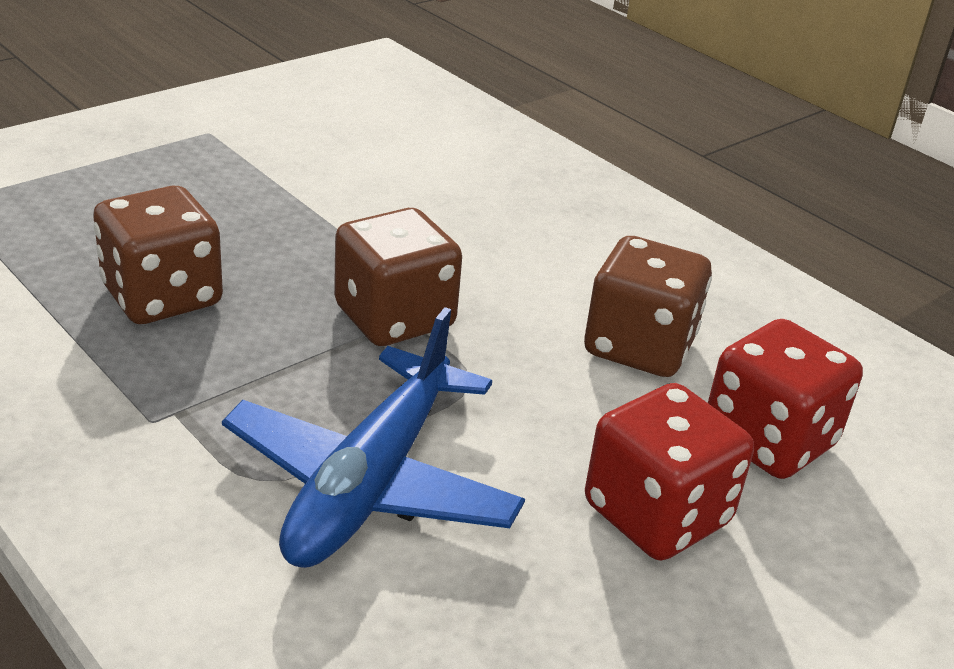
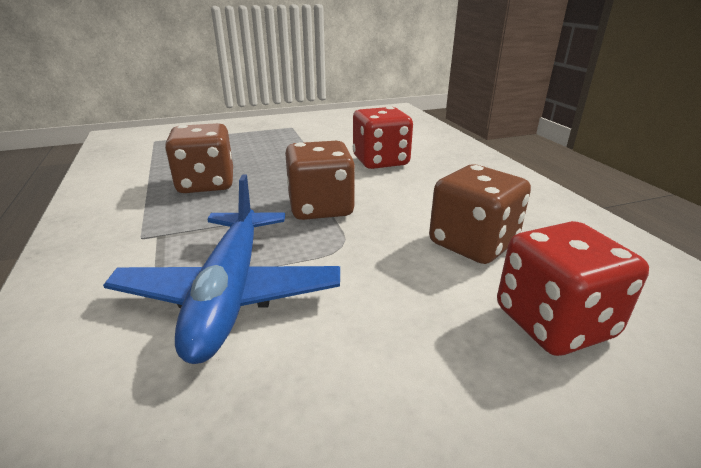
camera: 25 degrees right, 5 degrees down
(371, 483) = (230, 294): blue plane -> blue plane turned 45 degrees counterclockwise
(656, 514) = (426, 361): red dice -> red dice (380, 161)

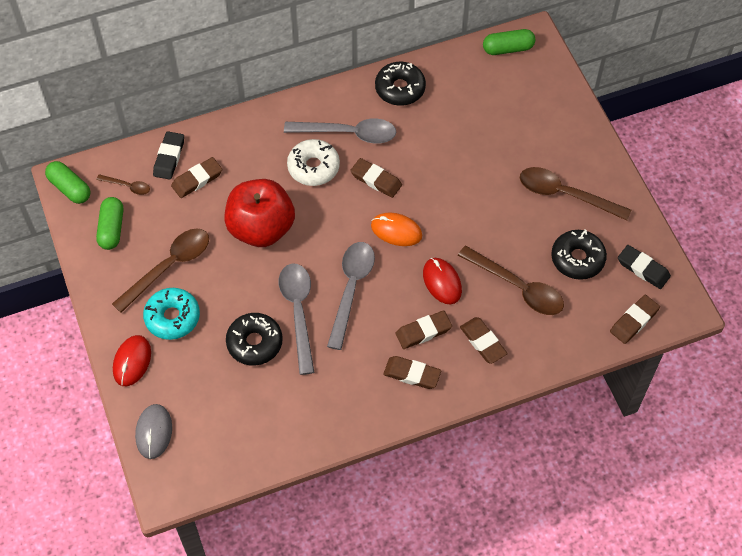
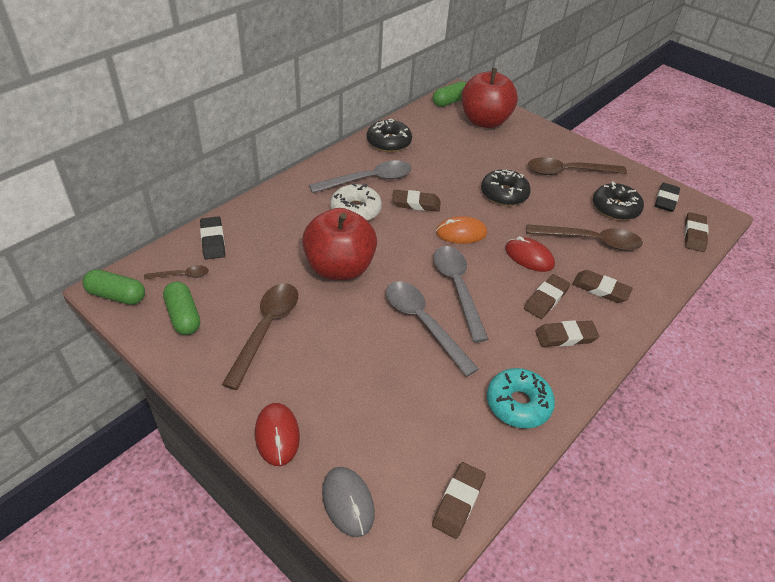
camera: 30 degrees left, 15 degrees down
(172, 317) = (298, 374): turquoise donut -> turquoise donut (518, 404)
(197, 180) = (252, 249): brown eraser -> brown eraser (458, 502)
(254, 343) = (399, 366): black donut -> black donut (504, 194)
(526, 92) = (484, 121): none -> red apple
(643, 269) = (666, 200): black eraser -> black eraser turned 75 degrees counterclockwise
-=-=-=-=-
● **Problem statement**: Could you retype every line above exactly as it appears, skipping the pictures?

● **Reply to the task**:
camera: 25 degrees right, 5 degrees down
(371, 483) = (230, 294): blue plane -> blue plane turned 45 degrees counterclockwise
(656, 514) = (426, 361): red dice -> red dice (380, 161)

camera: 30 degrees left, 15 degrees down
(172, 317) = (298, 374): turquoise donut -> turquoise donut (518, 404)
(197, 180) = (252, 249): brown eraser -> brown eraser (458, 502)
(254, 343) = (399, 366): black donut -> black donut (504, 194)
(526, 92) = (484, 121): none -> red apple
(643, 269) = (666, 200): black eraser -> black eraser turned 75 degrees counterclockwise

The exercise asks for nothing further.